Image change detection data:
★ ★ ★ ★

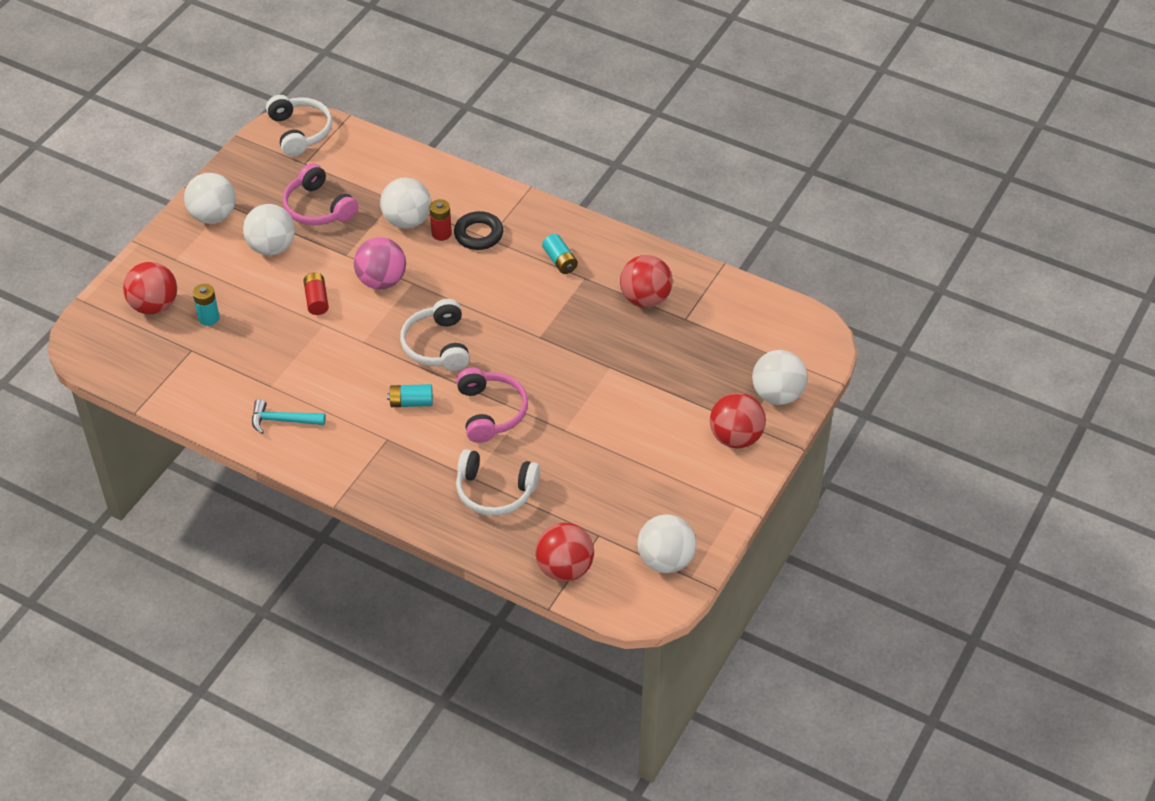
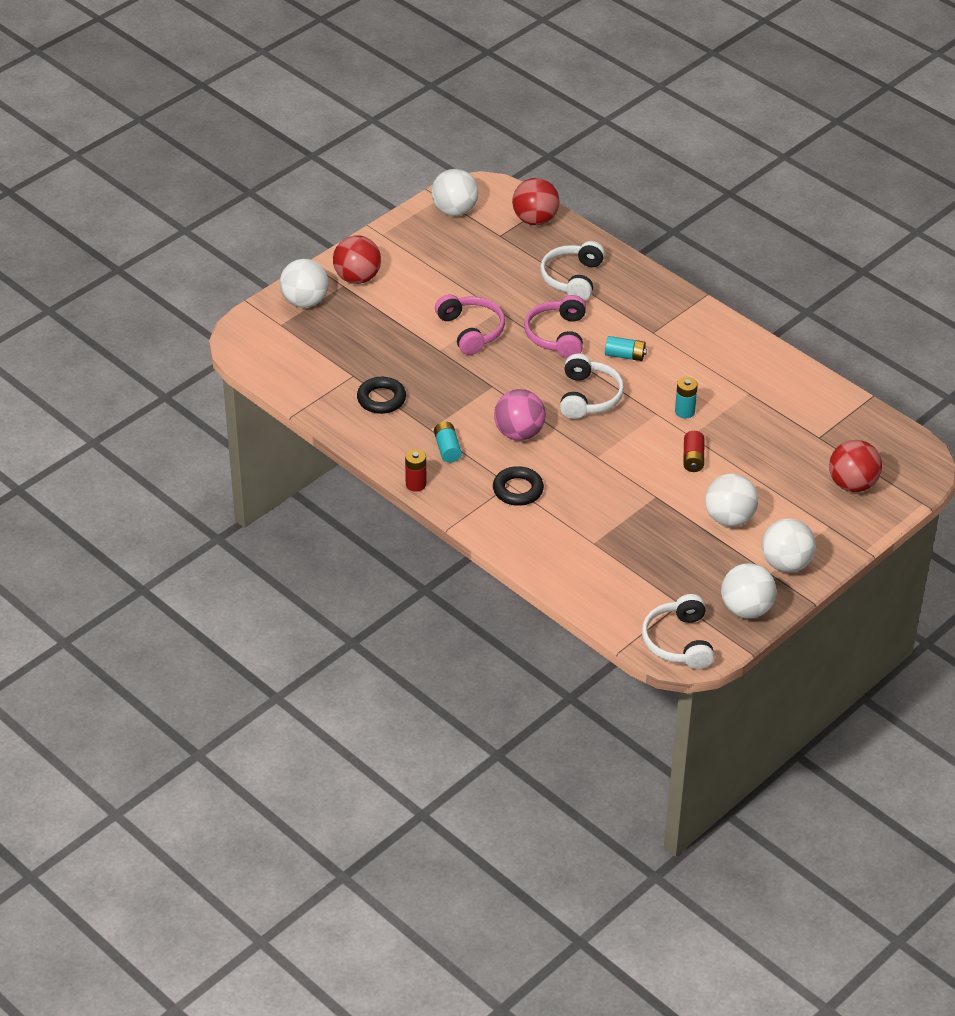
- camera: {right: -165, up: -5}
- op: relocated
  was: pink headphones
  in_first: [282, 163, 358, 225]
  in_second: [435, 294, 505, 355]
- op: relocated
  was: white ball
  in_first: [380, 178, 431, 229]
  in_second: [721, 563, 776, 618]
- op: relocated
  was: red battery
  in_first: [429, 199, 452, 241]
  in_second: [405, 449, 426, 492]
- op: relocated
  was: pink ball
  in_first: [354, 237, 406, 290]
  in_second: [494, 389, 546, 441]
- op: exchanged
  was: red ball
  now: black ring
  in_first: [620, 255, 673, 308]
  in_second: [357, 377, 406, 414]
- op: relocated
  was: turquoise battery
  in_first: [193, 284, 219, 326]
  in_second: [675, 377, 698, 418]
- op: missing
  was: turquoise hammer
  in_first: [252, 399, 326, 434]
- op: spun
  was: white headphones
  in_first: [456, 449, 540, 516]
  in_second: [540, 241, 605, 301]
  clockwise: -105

★ ★ ★ ★

▶ [Brief]
Copy each line of the records above without change, but do not include any picture.

▶ [Worked solution]
- camera: {right: -165, up: -5}
- op: relocated
  was: pink headphones
  in_first: [282, 163, 358, 225]
  in_second: [435, 294, 505, 355]
- op: relocated
  was: white ball
  in_first: [380, 178, 431, 229]
  in_second: [721, 563, 776, 618]
- op: relocated
  was: red battery
  in_first: [429, 199, 452, 241]
  in_second: [405, 449, 426, 492]
- op: relocated
  was: pink ball
  in_first: [354, 237, 406, 290]
  in_second: [494, 389, 546, 441]
- op: exchanged
  was: red ball
  now: black ring
  in_first: [620, 255, 673, 308]
  in_second: [357, 377, 406, 414]
- op: relocated
  was: turquoise battery
  in_first: [193, 284, 219, 326]
  in_second: [675, 377, 698, 418]
- op: missing
  was: turquoise hammer
  in_first: [252, 399, 326, 434]
- op: spun
  was: white headphones
  in_first: [456, 449, 540, 516]
  in_second: [540, 241, 605, 301]
  clockwise: -105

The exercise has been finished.